Top of RECORDS SHOWN

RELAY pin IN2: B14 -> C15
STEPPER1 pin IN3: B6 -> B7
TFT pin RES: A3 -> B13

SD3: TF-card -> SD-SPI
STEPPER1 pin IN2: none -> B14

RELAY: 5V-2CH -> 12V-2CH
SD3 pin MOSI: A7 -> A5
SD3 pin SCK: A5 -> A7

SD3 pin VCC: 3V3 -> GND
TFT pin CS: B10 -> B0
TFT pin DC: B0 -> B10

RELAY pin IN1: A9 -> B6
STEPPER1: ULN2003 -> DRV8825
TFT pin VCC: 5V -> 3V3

Bottom of RECORDS SHOWN
Top of RECORDS SHOWN

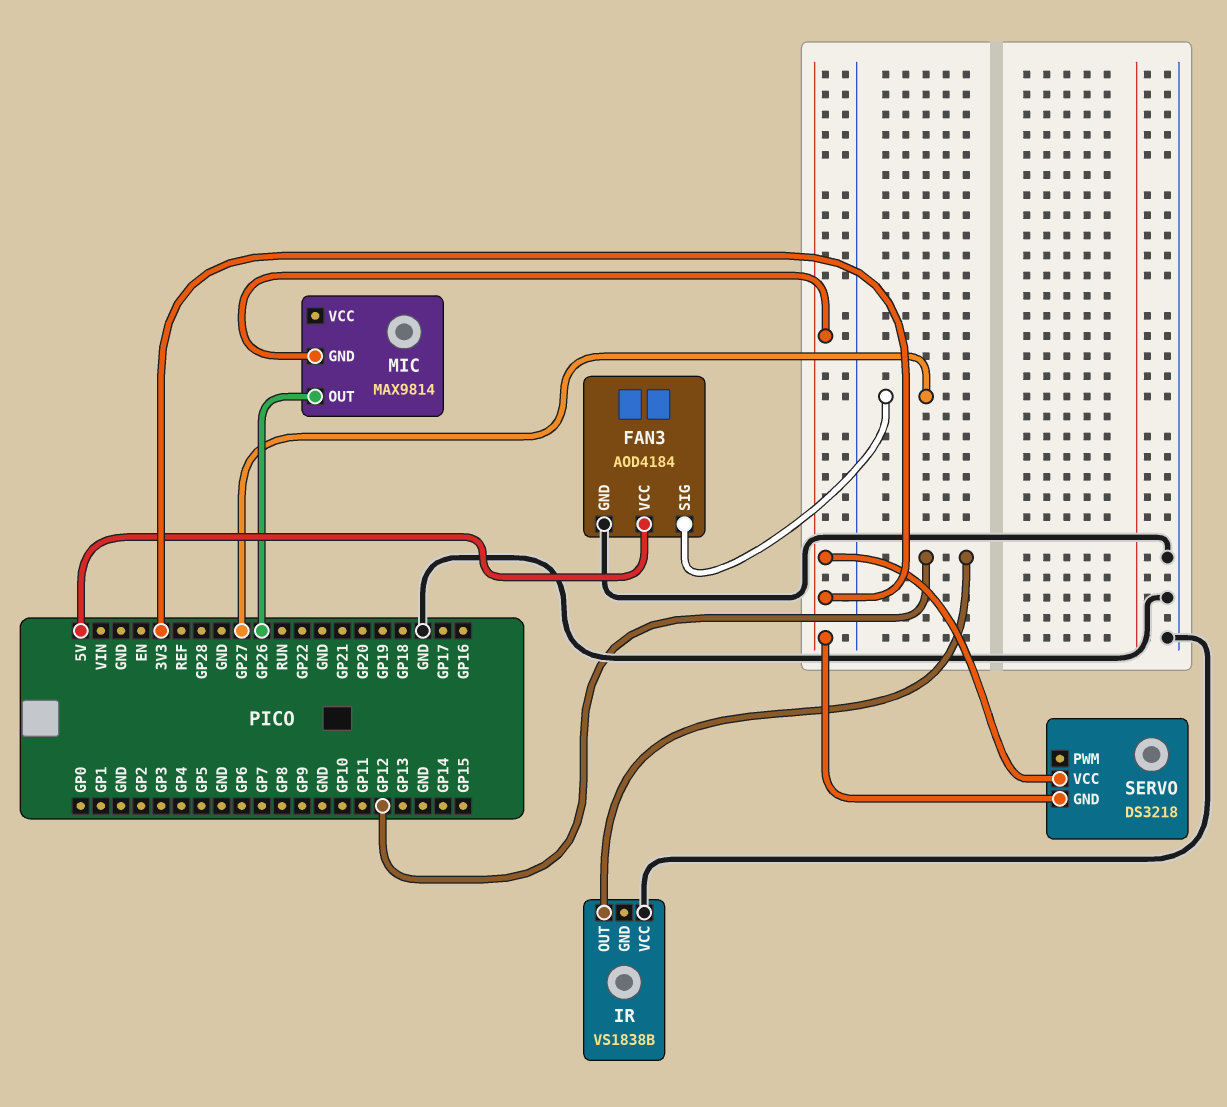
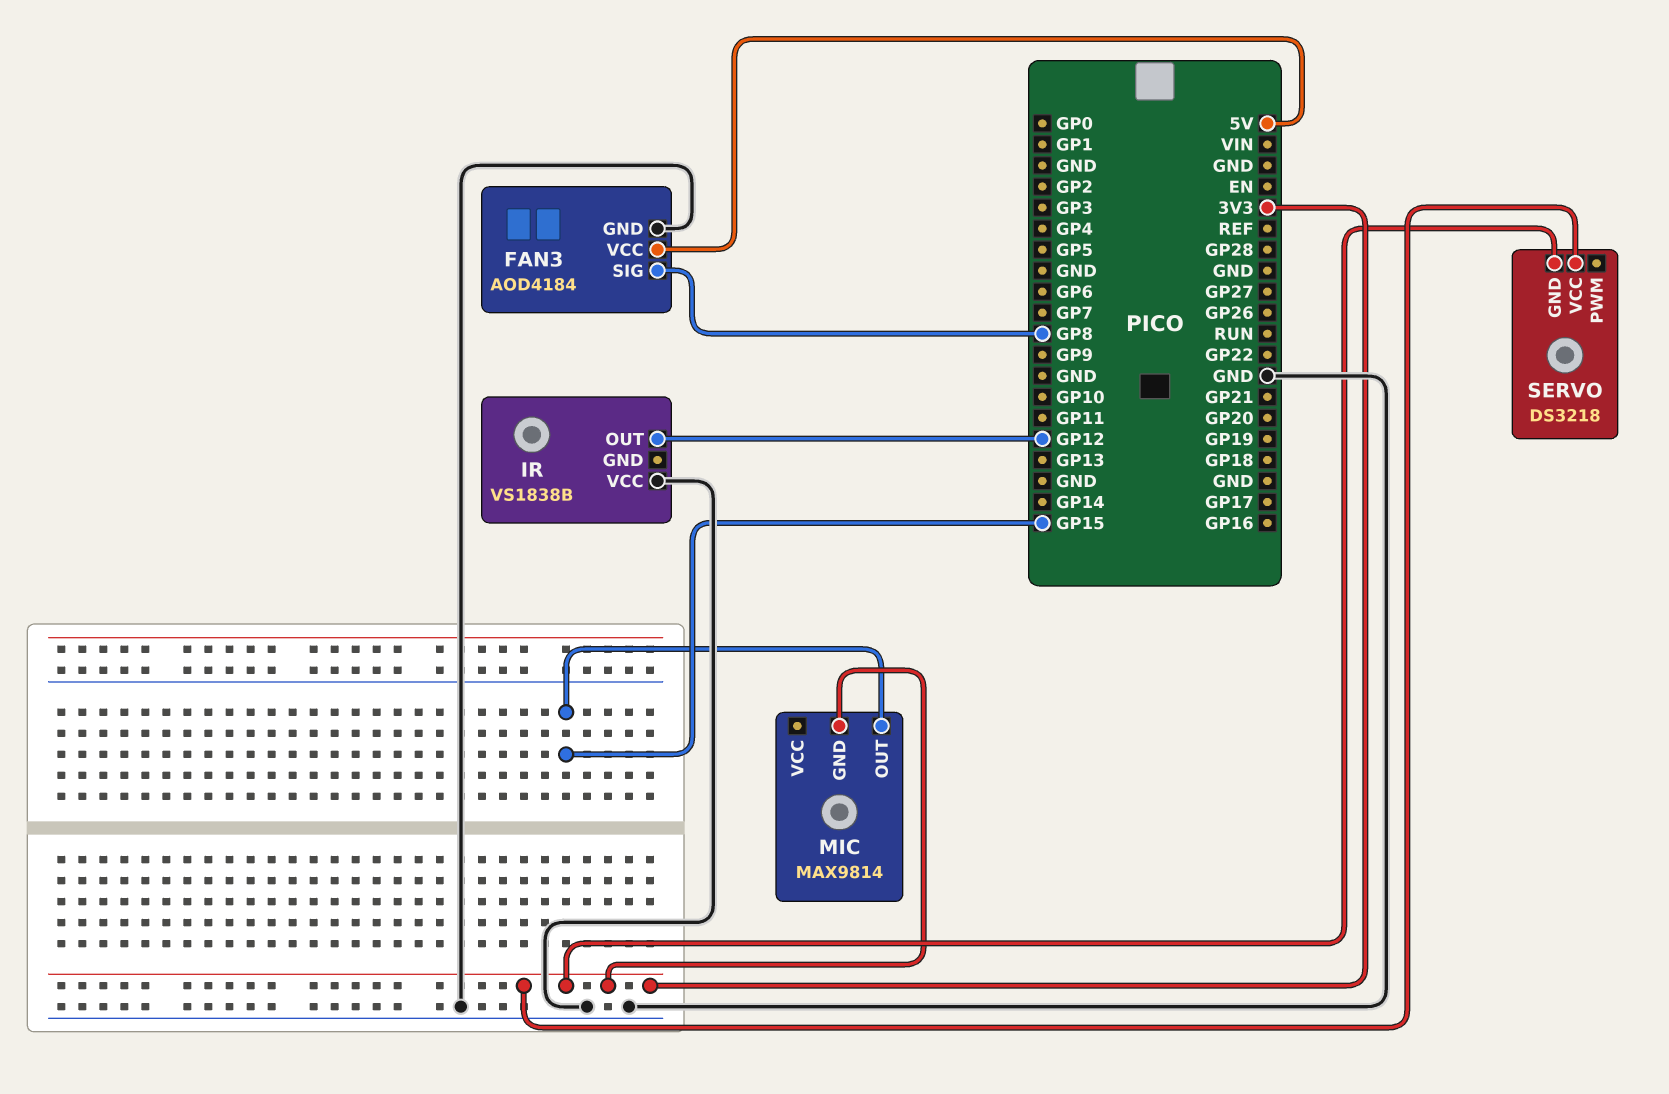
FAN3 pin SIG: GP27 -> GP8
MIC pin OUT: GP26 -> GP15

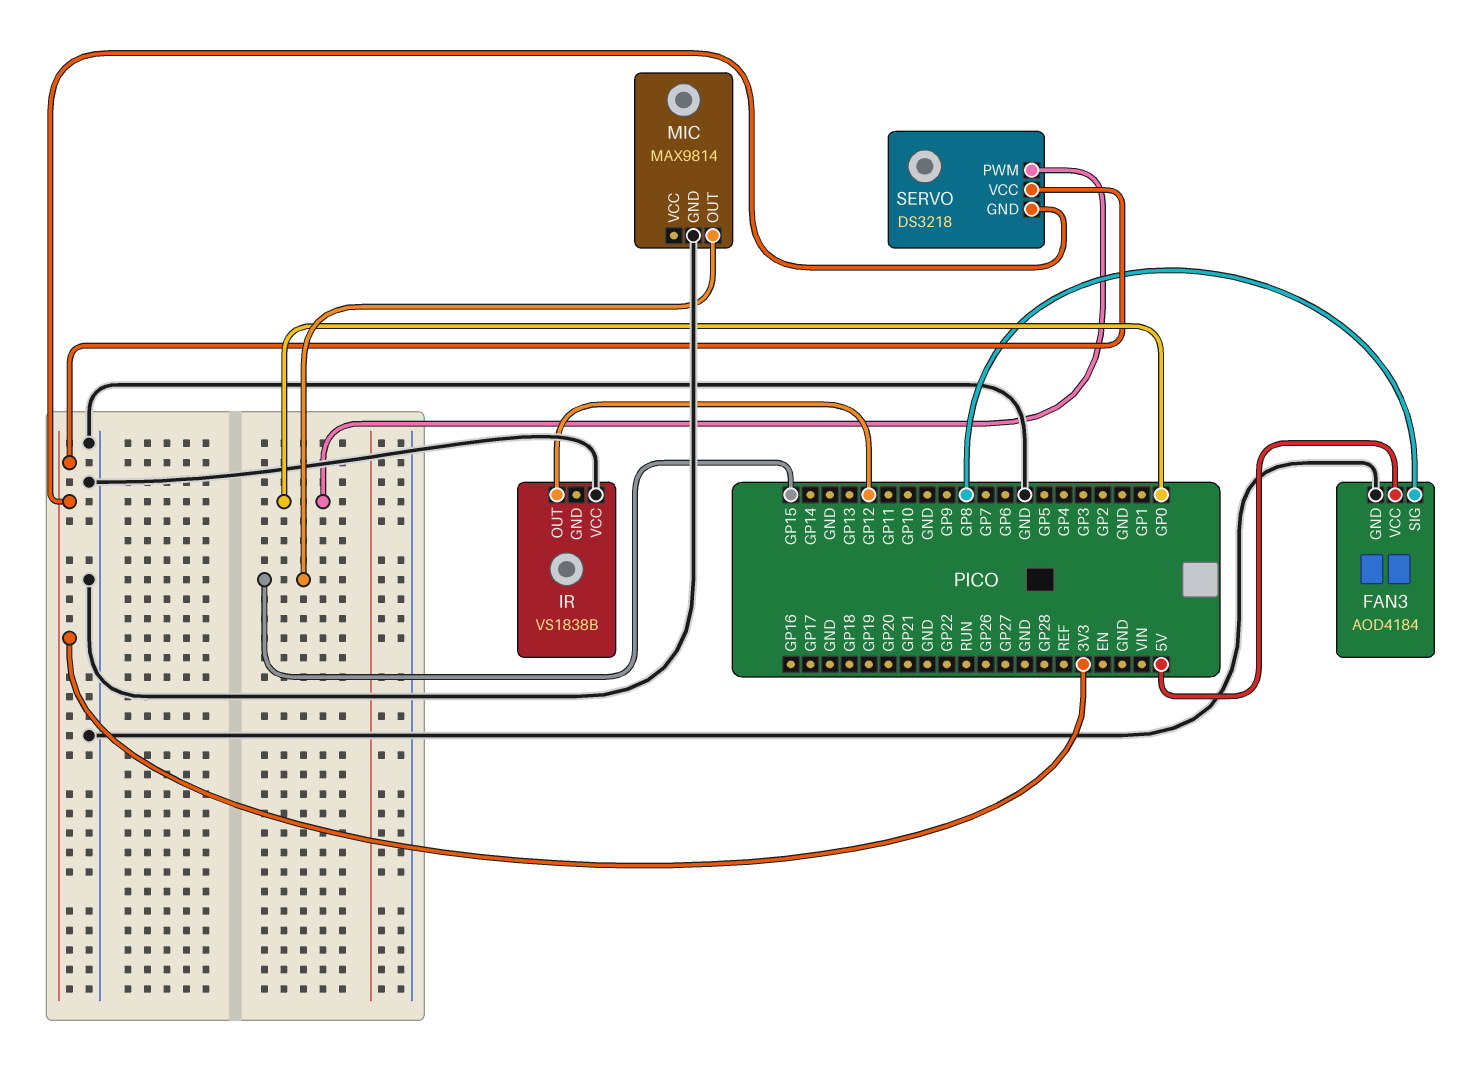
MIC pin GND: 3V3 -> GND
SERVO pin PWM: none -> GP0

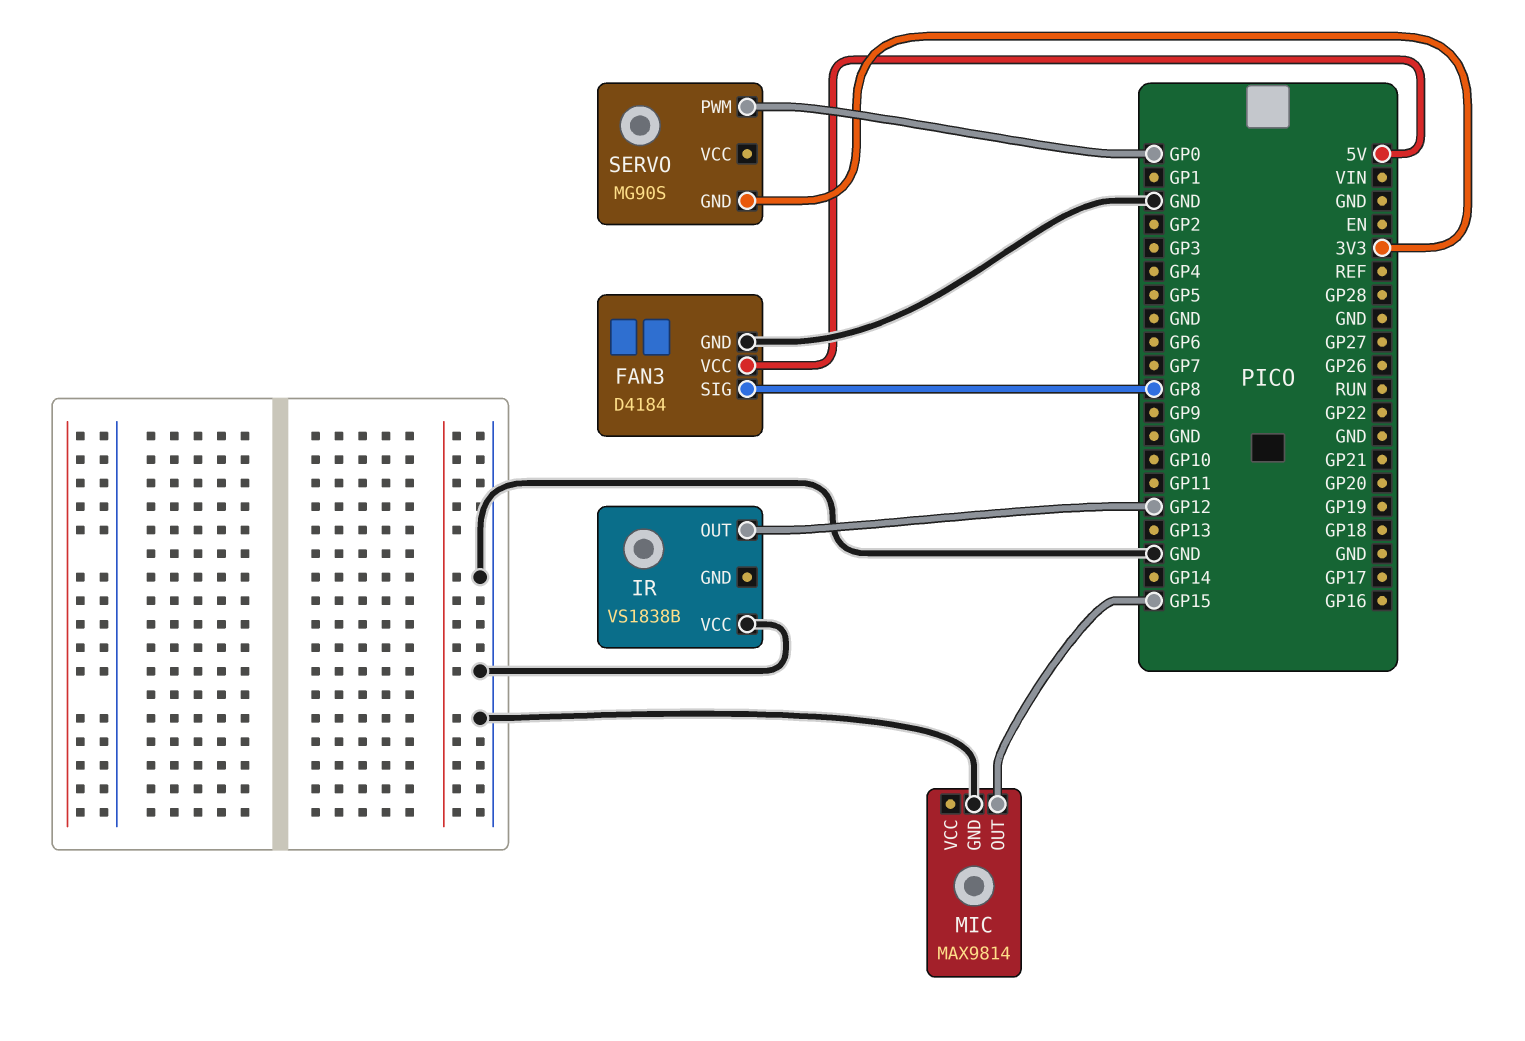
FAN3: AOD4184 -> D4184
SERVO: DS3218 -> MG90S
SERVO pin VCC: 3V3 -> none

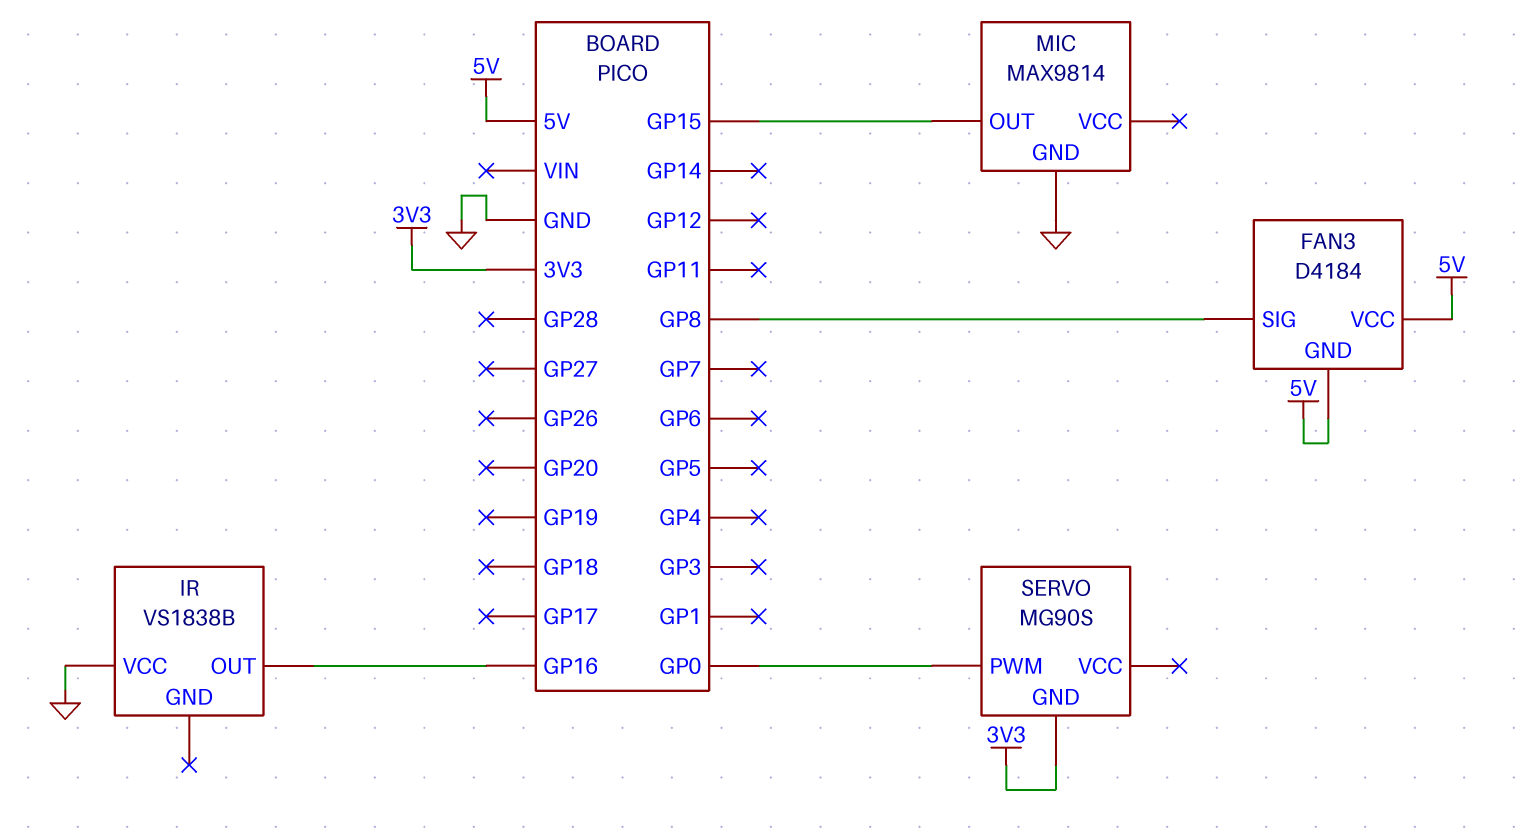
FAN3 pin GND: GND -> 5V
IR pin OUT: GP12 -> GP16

Bottom of RECORDS SHOWN

# ASSIGNMENT:
What is needed is a verbatim copy of every line in the records above from the one containing "SD3: TF-card -> SD-SPI" down to the one containing "TFT pin VCC: 5V -> 3V3", both included, and nothing more.

# SOLUTION TO THIS TASK:
SD3: TF-card -> SD-SPI
STEPPER1 pin IN2: none -> B14

RELAY: 5V-2CH -> 12V-2CH
SD3 pin MOSI: A7 -> A5
SD3 pin SCK: A5 -> A7

SD3 pin VCC: 3V3 -> GND
TFT pin CS: B10 -> B0
TFT pin DC: B0 -> B10

RELAY pin IN1: A9 -> B6
STEPPER1: ULN2003 -> DRV8825
TFT pin VCC: 5V -> 3V3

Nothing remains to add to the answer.